*** Opening Information supplied ***

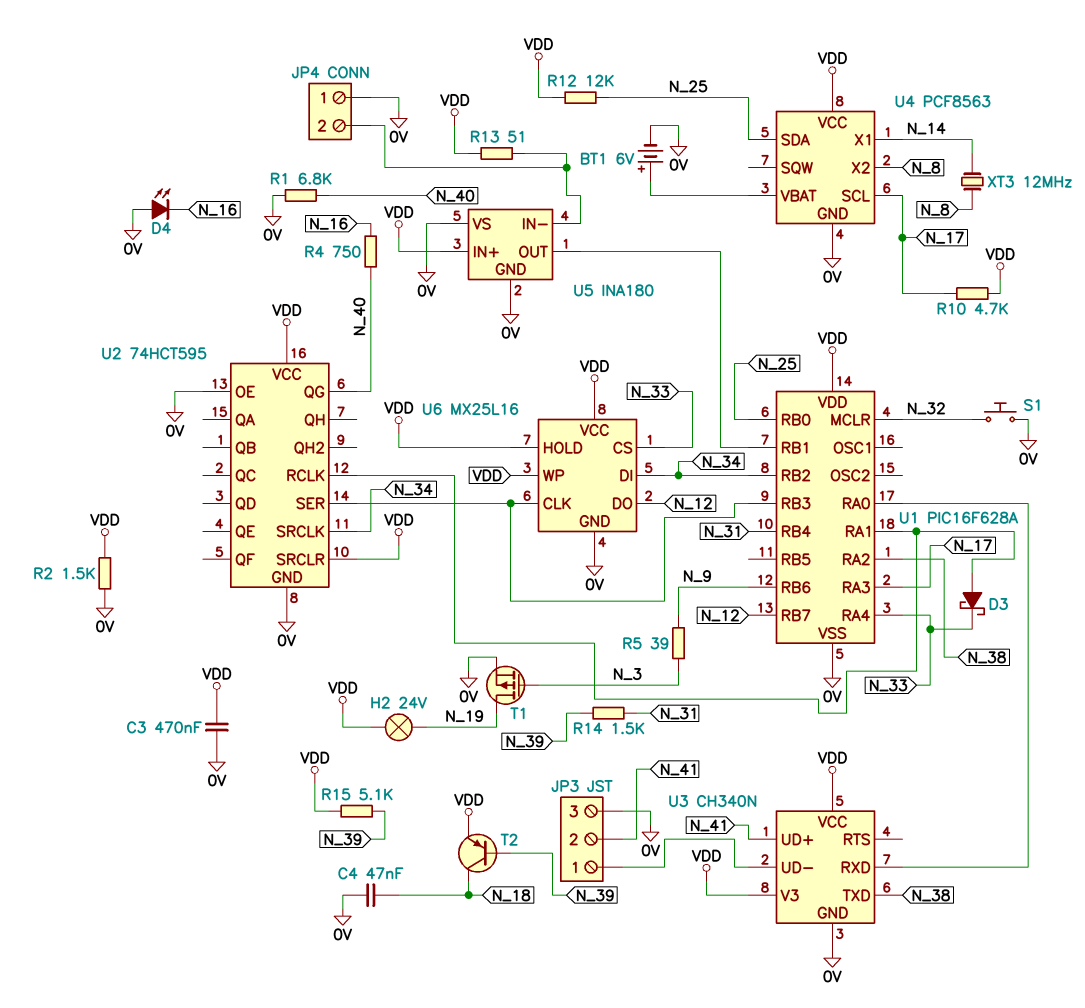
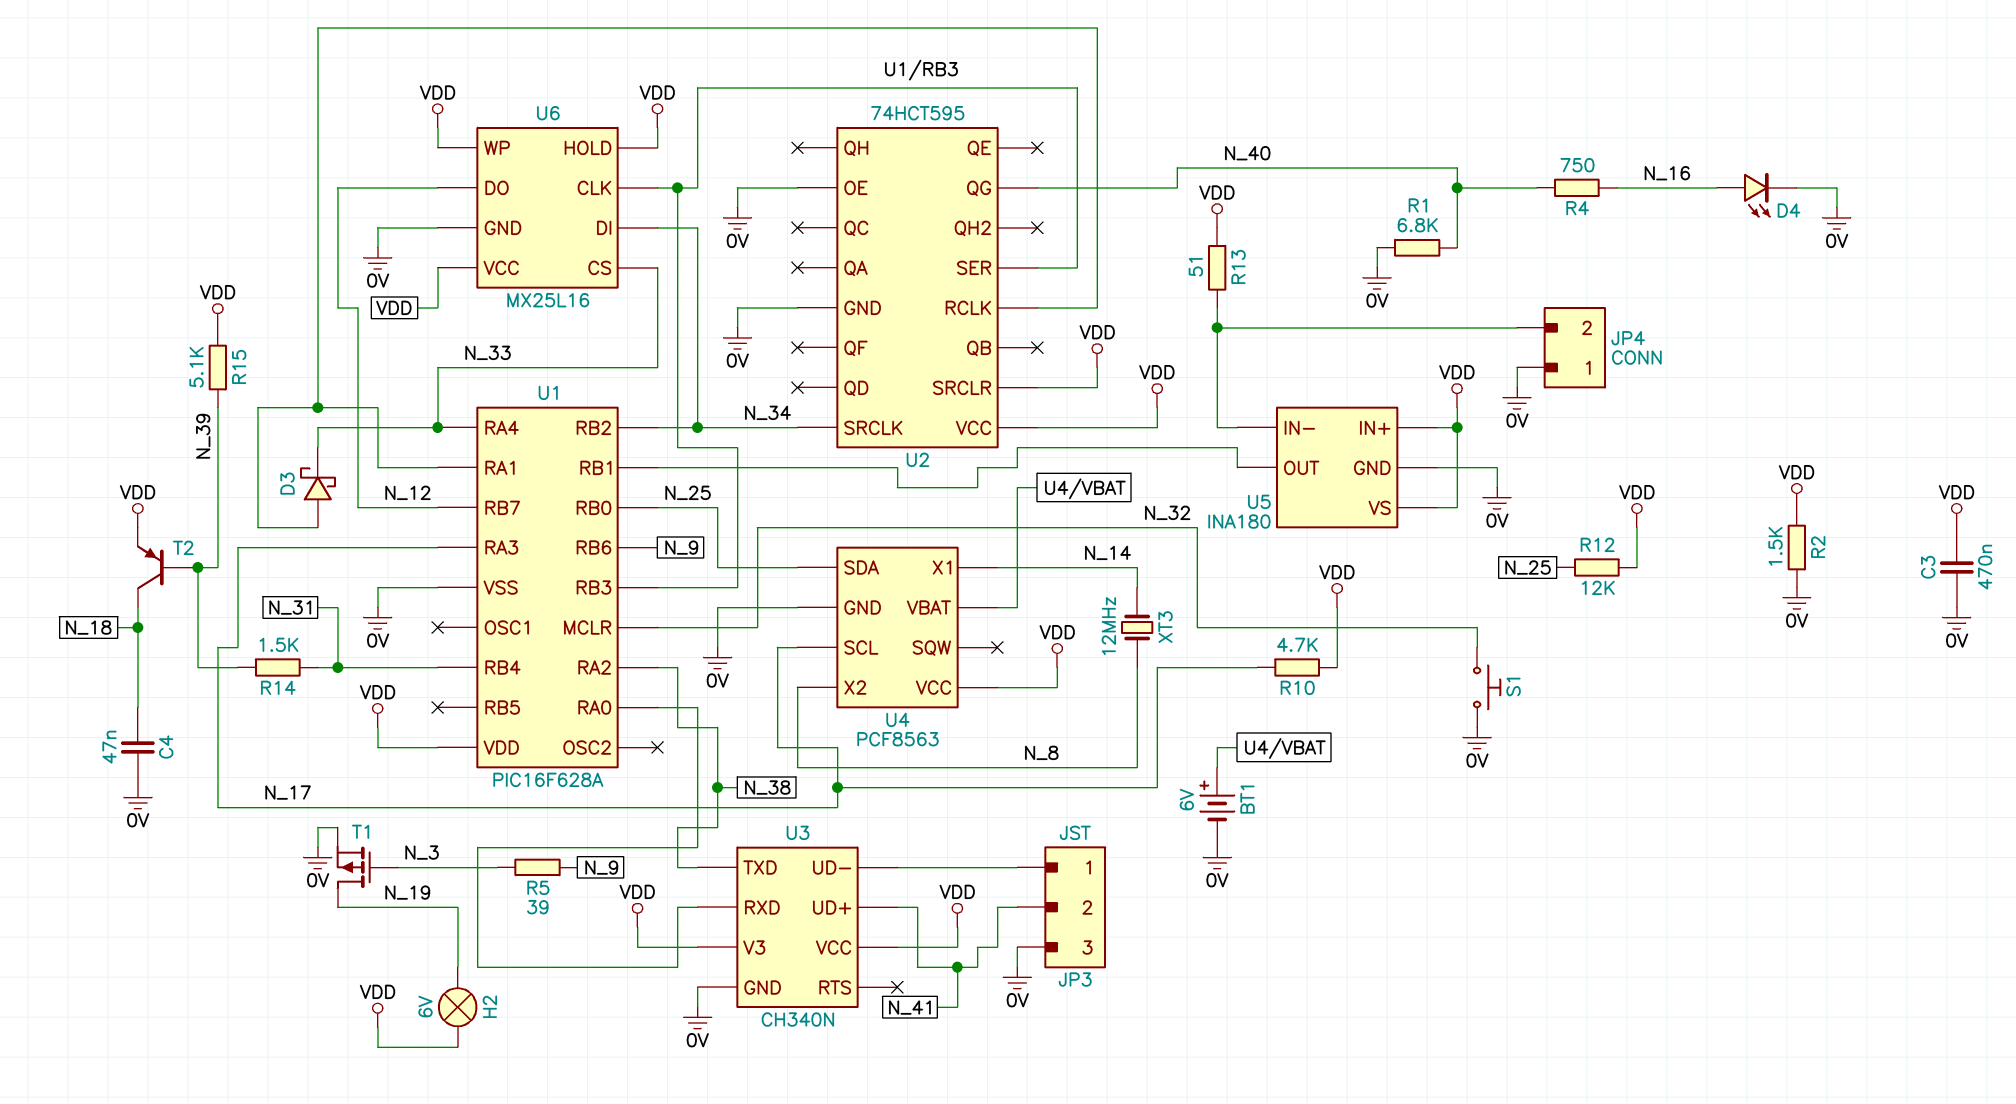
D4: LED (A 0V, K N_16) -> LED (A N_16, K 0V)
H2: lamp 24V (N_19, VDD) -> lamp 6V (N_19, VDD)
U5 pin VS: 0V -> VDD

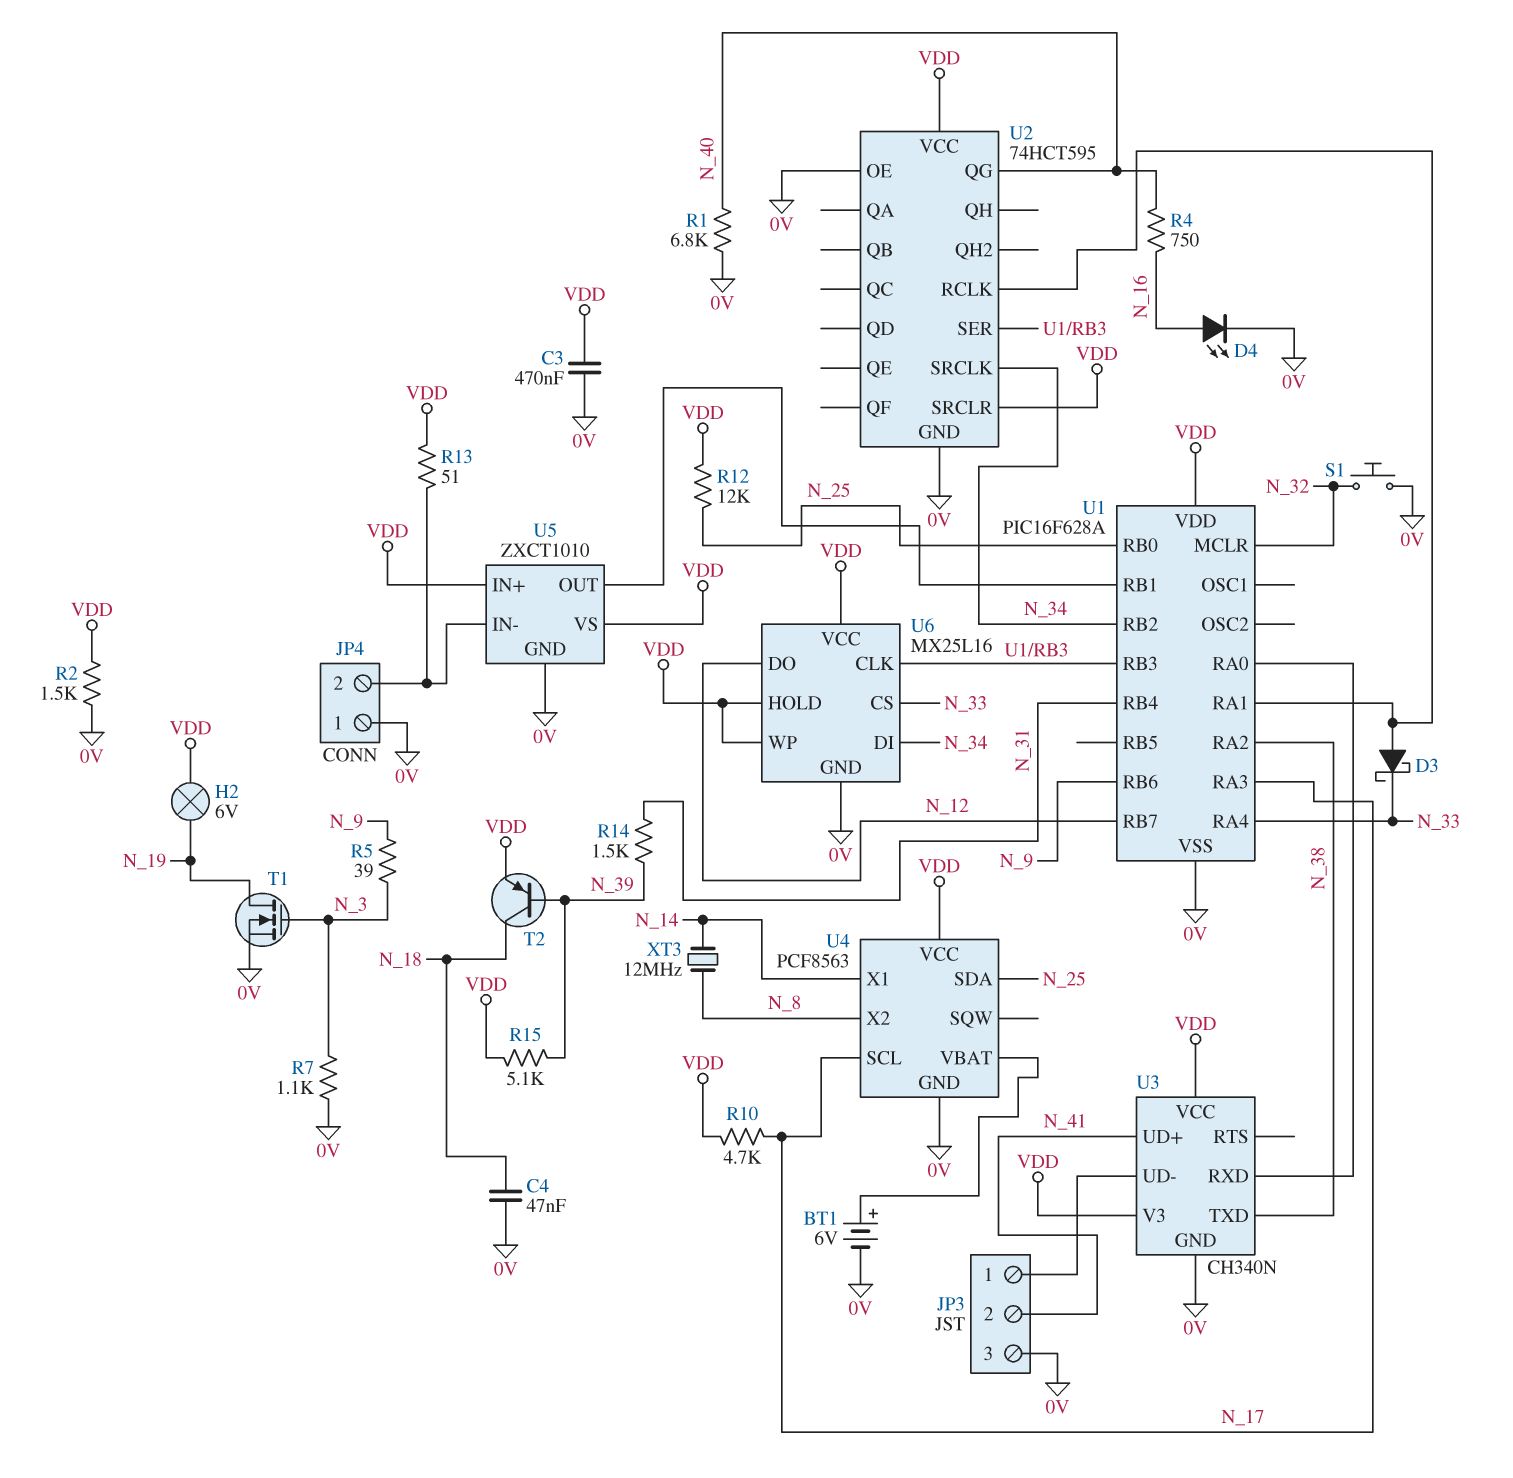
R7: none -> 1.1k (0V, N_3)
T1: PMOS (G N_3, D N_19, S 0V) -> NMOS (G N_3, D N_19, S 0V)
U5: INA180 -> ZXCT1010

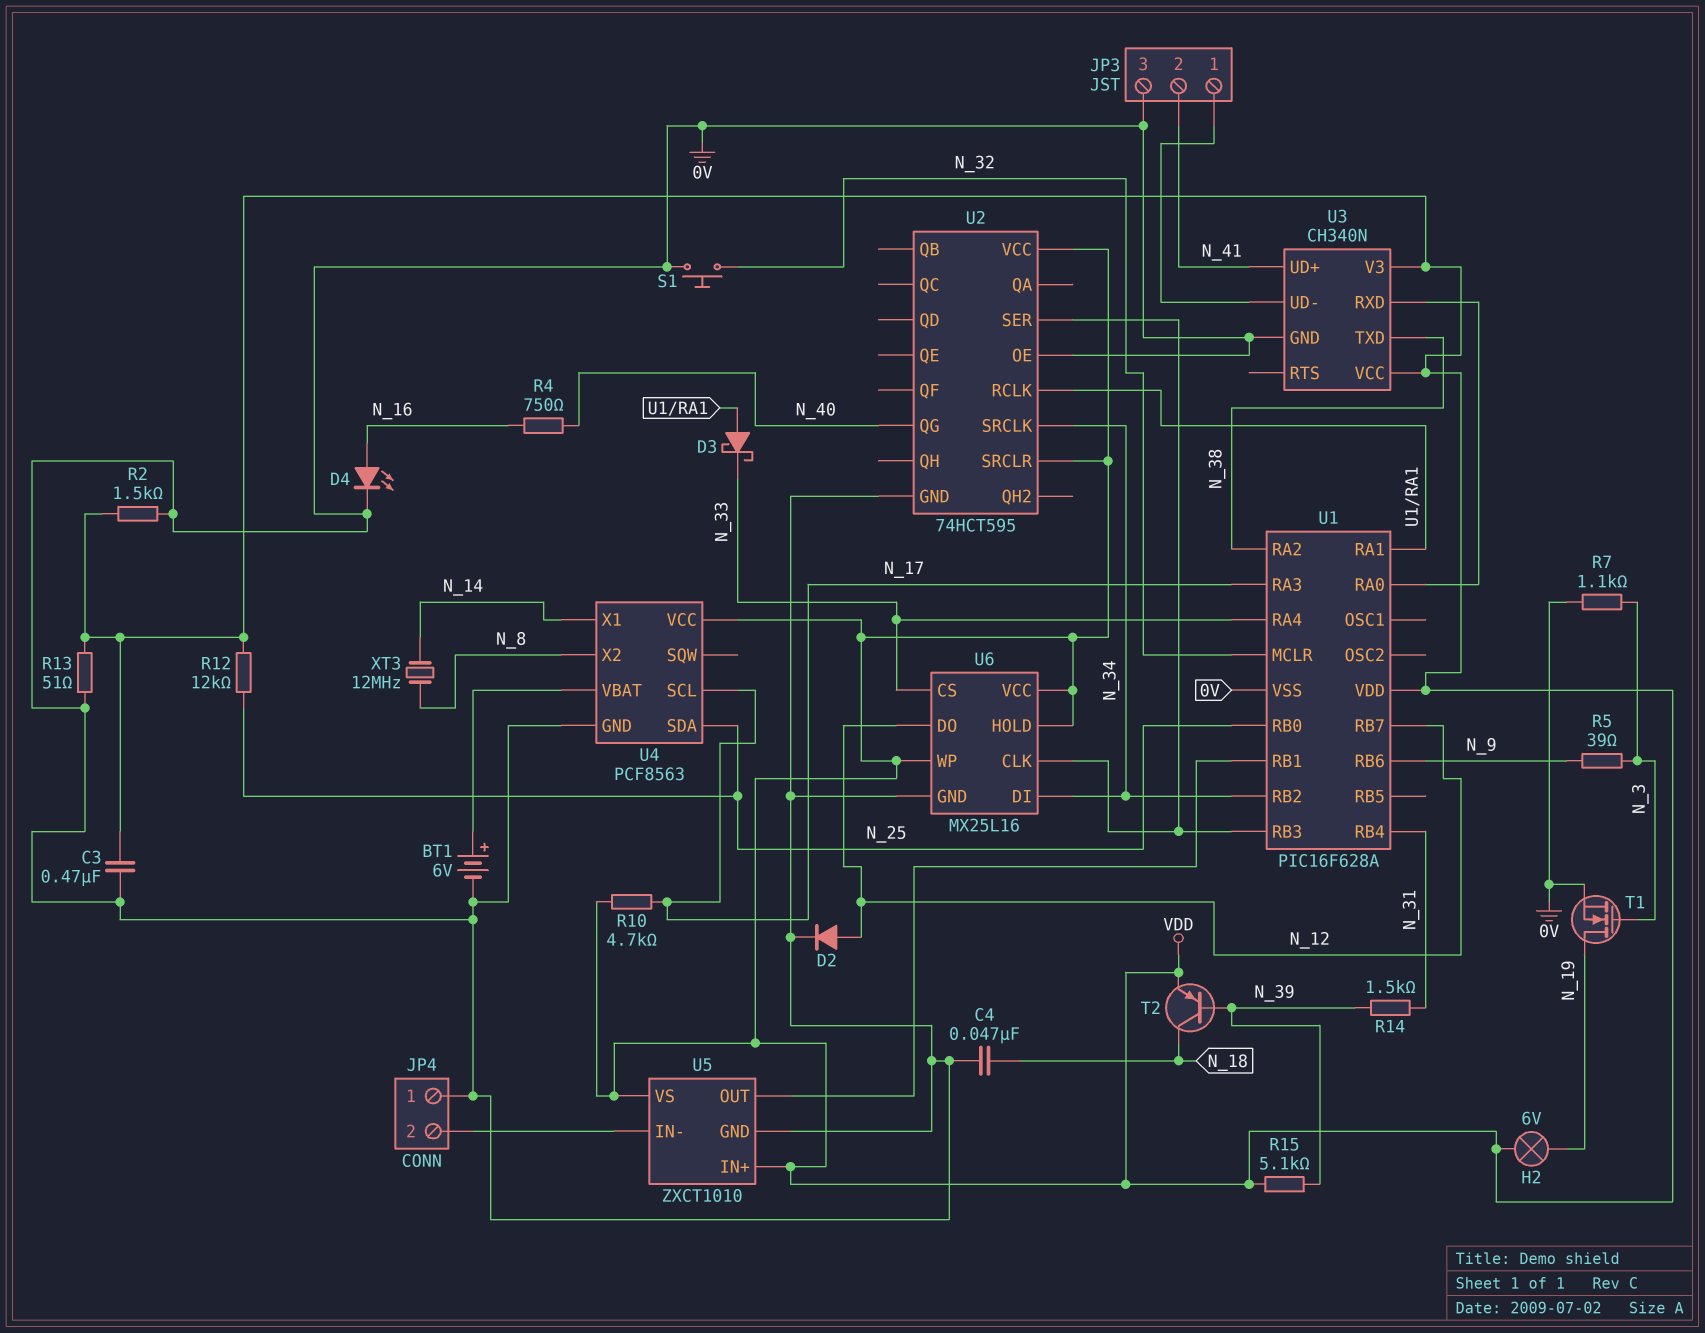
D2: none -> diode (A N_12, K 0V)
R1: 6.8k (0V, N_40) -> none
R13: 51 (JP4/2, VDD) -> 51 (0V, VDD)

*** Closing Information supplied ***

Work item:
Once the line holding "U5 pin VS: 0V -> VDD" is found, set down that line and every line after it, exactly, through the last line of the records above, omitting pictures.

Exercise output:
U5 pin VS: 0V -> VDD

R7: none -> 1.1k (0V, N_3)
T1: PMOS (G N_3, D N_19, S 0V) -> NMOS (G N_3, D N_19, S 0V)
U5: INA180 -> ZXCT1010

D2: none -> diode (A N_12, K 0V)
R1: 6.8k (0V, N_40) -> none
R13: 51 (JP4/2, VDD) -> 51 (0V, VDD)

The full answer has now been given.